WHAT NEEDS TO BE DONE: Can you output every line of the listing below without changing a character, omitting the picture lines?

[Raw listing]

######

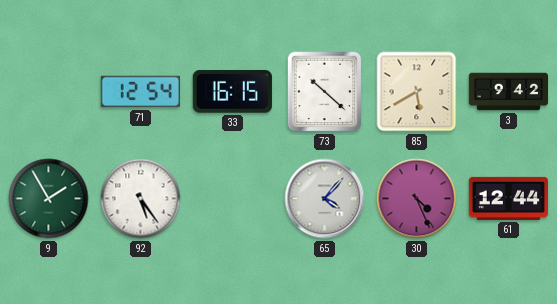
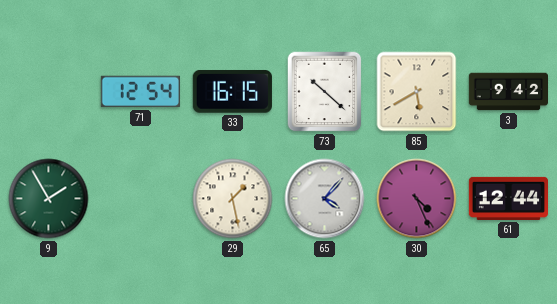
92: 5:24 -> none
29: none -> 1:28
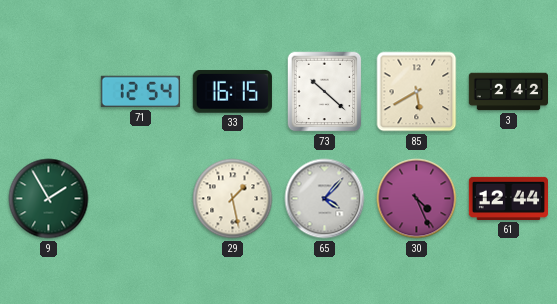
3: 9:42 -> 2:42
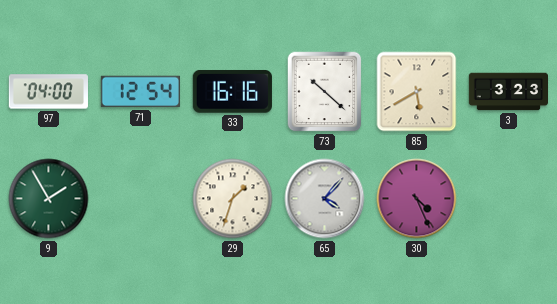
97: none -> 04:00
33: 16:15 -> 16:16
3: 2:42 -> 3:23
29: 1:28 -> 1:33
61: 12:44 -> none
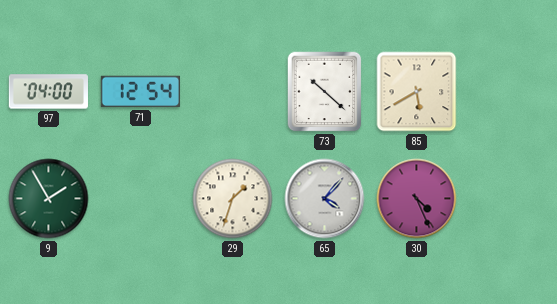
33: 16:16 -> none
3: 3:23 -> none
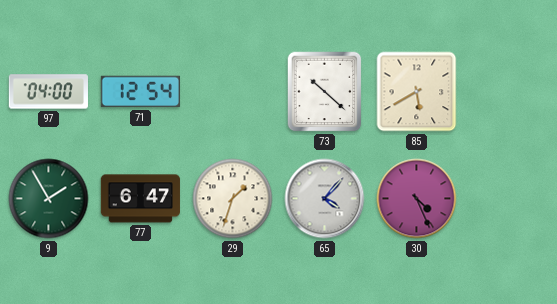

######

SOLUTION BELOW:
92: 5:24 -> none
29: none -> 1:28
3: 9:42 -> 2:42
97: none -> 04:00
33: 16:15 -> 16:16
3: 2:42 -> 3:23
29: 1:28 -> 1:33
61: 12:44 -> none
33: 16:16 -> none
3: 3:23 -> none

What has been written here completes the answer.